## Records from a data collection:
==============================

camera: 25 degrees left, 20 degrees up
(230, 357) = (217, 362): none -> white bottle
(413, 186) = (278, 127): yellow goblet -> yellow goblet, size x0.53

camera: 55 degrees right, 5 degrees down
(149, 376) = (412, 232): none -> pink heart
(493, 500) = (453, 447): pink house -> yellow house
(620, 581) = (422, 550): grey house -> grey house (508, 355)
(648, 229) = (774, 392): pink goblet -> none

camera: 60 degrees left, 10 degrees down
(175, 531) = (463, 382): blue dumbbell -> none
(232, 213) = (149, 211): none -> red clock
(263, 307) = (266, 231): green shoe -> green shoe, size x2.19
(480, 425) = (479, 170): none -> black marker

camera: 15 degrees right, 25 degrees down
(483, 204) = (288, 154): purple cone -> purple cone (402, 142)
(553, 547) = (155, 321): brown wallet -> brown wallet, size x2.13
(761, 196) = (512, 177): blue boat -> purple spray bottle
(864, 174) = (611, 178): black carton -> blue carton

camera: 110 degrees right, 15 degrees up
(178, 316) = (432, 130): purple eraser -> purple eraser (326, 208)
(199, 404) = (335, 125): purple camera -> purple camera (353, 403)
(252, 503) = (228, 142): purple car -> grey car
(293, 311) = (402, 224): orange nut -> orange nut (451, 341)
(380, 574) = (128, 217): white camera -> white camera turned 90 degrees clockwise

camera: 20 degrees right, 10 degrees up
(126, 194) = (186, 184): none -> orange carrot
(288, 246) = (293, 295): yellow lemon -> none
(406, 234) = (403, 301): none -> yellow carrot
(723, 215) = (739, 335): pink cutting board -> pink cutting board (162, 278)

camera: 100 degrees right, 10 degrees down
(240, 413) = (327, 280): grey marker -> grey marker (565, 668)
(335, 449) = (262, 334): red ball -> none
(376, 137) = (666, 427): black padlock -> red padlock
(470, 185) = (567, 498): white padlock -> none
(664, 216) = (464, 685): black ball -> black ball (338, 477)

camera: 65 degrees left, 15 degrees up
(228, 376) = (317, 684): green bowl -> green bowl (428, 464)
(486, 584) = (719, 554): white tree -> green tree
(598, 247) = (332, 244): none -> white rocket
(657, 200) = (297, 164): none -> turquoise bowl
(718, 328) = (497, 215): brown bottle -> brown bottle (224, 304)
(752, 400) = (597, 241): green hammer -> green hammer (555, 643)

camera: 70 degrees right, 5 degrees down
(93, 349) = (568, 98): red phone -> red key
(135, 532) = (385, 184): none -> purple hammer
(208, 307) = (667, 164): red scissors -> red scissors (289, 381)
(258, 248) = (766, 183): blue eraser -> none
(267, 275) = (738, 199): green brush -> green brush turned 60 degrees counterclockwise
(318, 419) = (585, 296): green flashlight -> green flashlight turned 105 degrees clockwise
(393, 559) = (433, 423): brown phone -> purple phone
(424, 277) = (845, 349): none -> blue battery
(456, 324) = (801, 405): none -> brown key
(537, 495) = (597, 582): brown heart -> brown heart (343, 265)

==============================

## Exercise:
Only one stretch of the records above is wanted: the lines between the one holding "(664, 216) = (464, 685): black" and the one holding "(657, 200) = (297, 164): none", inclusive, reproduced exactly.

## Task solution:
(664, 216) = (464, 685): black ball -> black ball (338, 477)

camera: 65 degrees left, 15 degrees up
(228, 376) = (317, 684): green bowl -> green bowl (428, 464)
(486, 584) = (719, 554): white tree -> green tree
(598, 247) = (332, 244): none -> white rocket
(657, 200) = (297, 164): none -> turquoise bowl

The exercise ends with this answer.